## [Excerpted data]
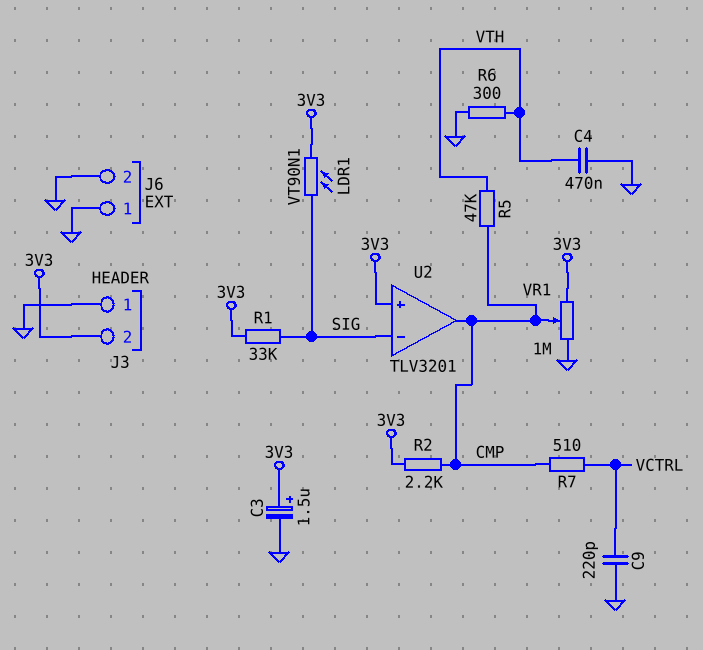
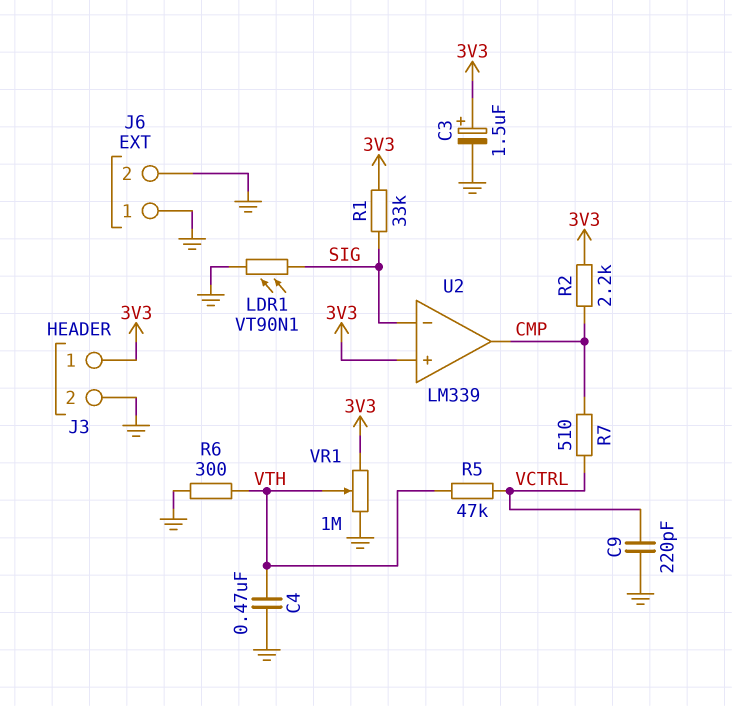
J3 pin 1: GND -> 3V3
J3 pin 2: 3V3 -> GND
LDR1: VT90N1 (3V3, SIG) -> VT90N1 (GND, SIG)
R5: 47k (CMP, VTH) -> 47k (VCTRL, VTH)
U2: TLV3201 -> LM339
VR1: 1M (3V3, GND, wiper CMP) -> 1M (3V3, GND, wiper VTH)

## [Problem]
Would you restate the listing word for word without its pictures?

## [Result of this task]
J3 pin 1: GND -> 3V3
J3 pin 2: 3V3 -> GND
LDR1: VT90N1 (3V3, SIG) -> VT90N1 (GND, SIG)
R5: 47k (CMP, VTH) -> 47k (VCTRL, VTH)
U2: TLV3201 -> LM339
VR1: 1M (3V3, GND, wiper CMP) -> 1M (3V3, GND, wiper VTH)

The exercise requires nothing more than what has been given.